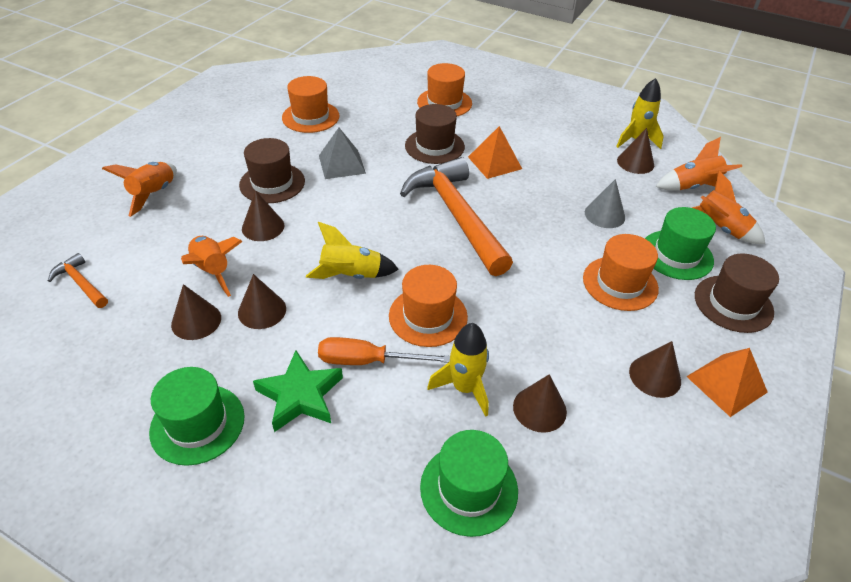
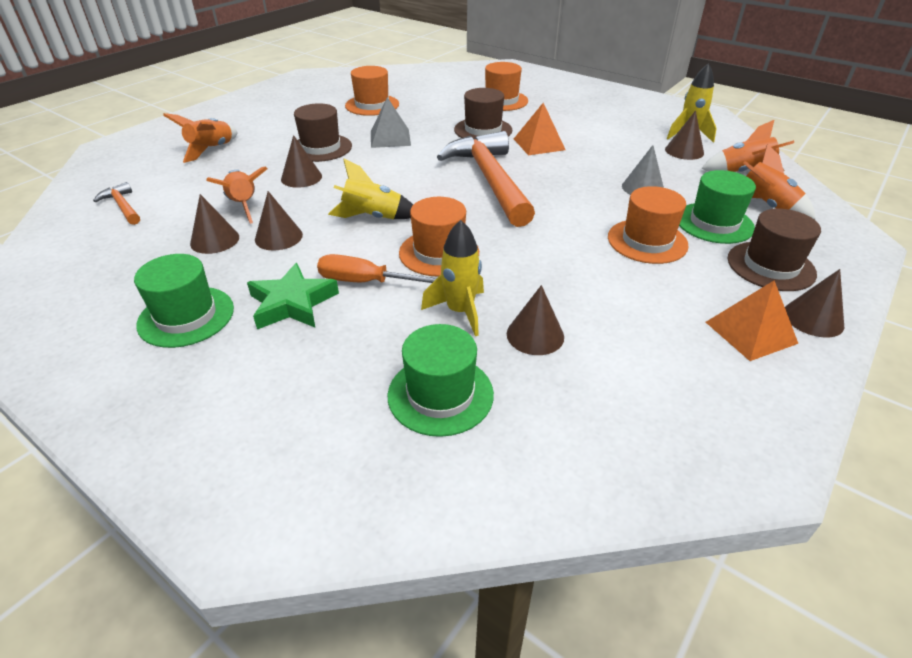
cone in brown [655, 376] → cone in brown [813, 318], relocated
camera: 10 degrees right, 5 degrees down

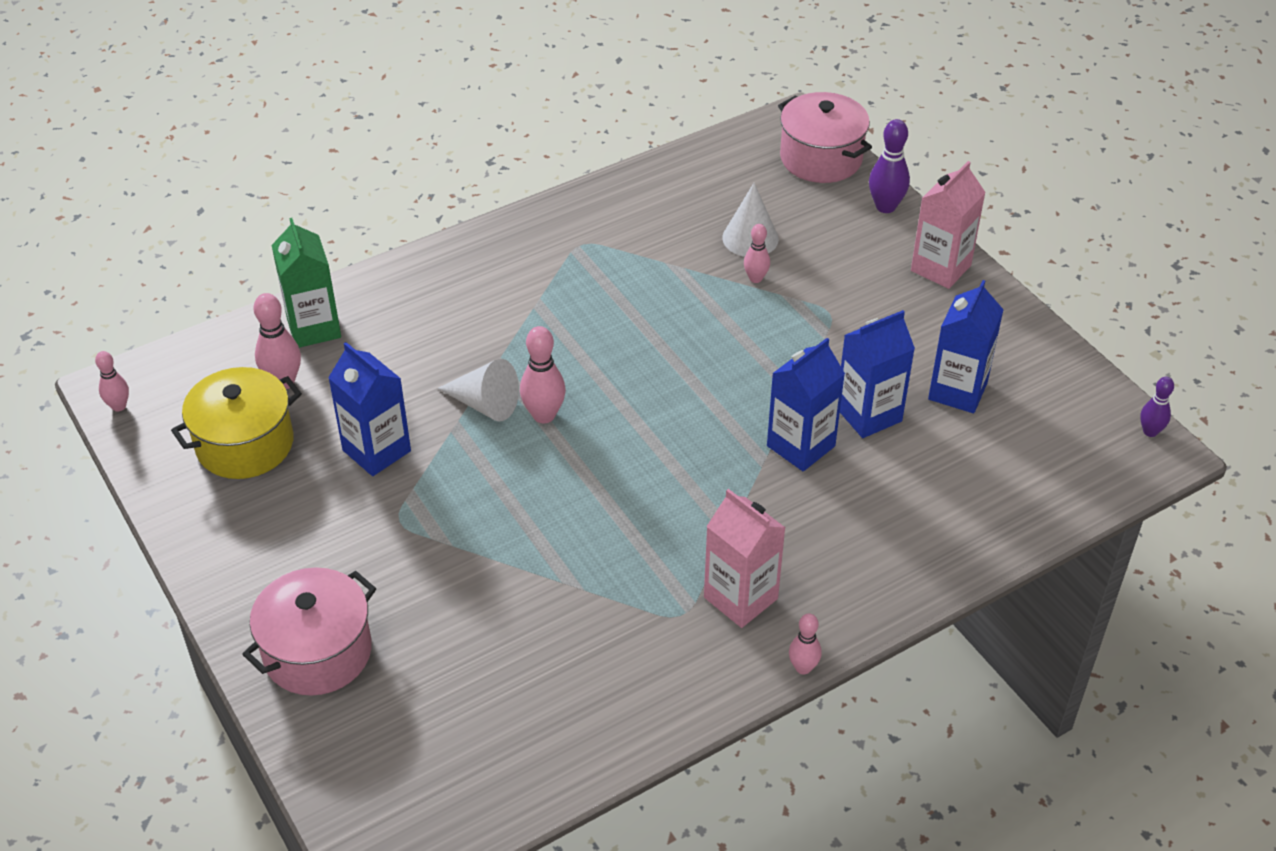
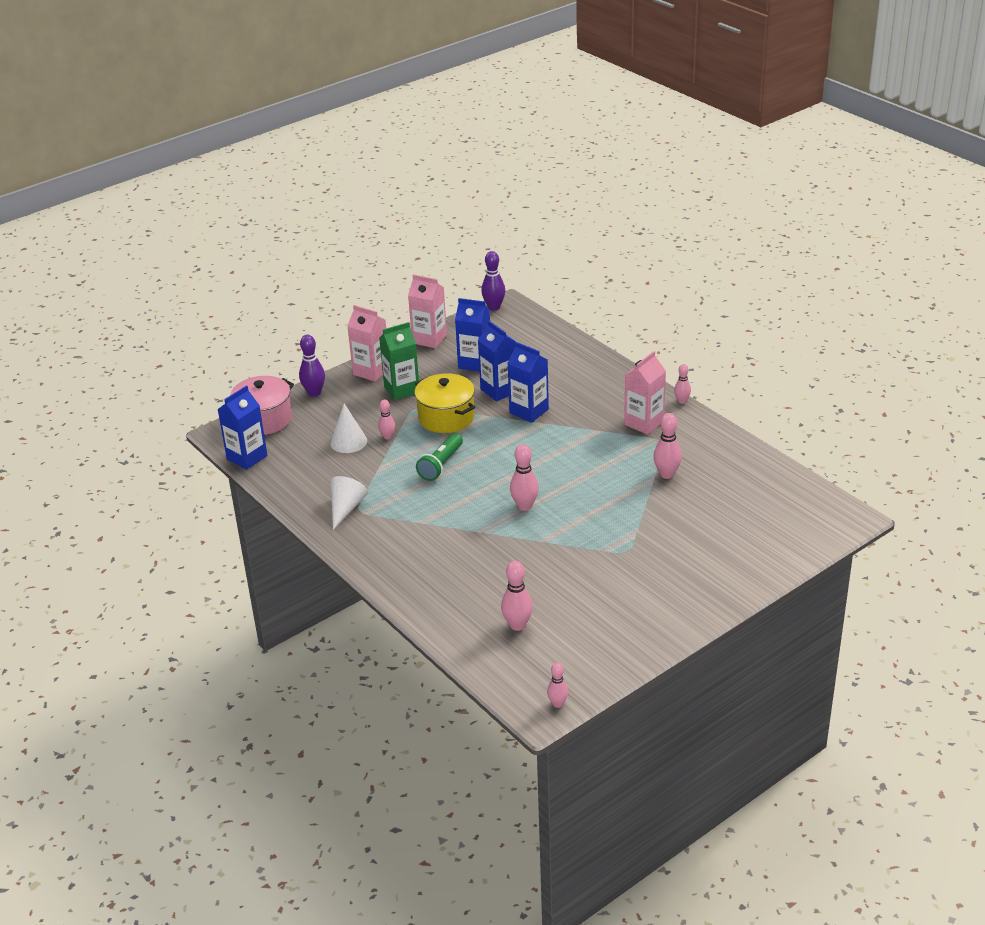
juice carton in blue [376, 450] → juice carton in blue [247, 457], relocated
cone in white [485, 404] → cone in white [346, 508], relocated
juice carton in emerald [314, 328] → juice carton in emerald [401, 389], relocated
- → juice carton in rosy [429, 339]
stockpot in bright yellow [245, 444] → stockpot in bright yellow [446, 417], relocated
- → pocket torch in emerald [441, 465]
bowling pin in purple [1150, 431] → bowling pin in purple [494, 307], x1.58
- → bowling pin in rosy [666, 474]
stockpot in rosy [317, 652] → -
camera: 95 degrees left, 10 degrees down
===============
_Work required:_
Leave out the pictures and copy everything else in the records word for word.

_Finished exercise:_
cone in brown [655, 376] → cone in brown [813, 318], relocated
camera: 10 degrees right, 5 degrees down

juice carton in blue [376, 450] → juice carton in blue [247, 457], relocated
cone in white [485, 404] → cone in white [346, 508], relocated
juice carton in emerald [314, 328] → juice carton in emerald [401, 389], relocated
- → juice carton in rosy [429, 339]
stockpot in bright yellow [245, 444] → stockpot in bright yellow [446, 417], relocated
- → pocket torch in emerald [441, 465]
bowling pin in purple [1150, 431] → bowling pin in purple [494, 307], x1.58
- → bowling pin in rosy [666, 474]
stockpot in rosy [317, 652] → -
camera: 95 degrees left, 10 degrees down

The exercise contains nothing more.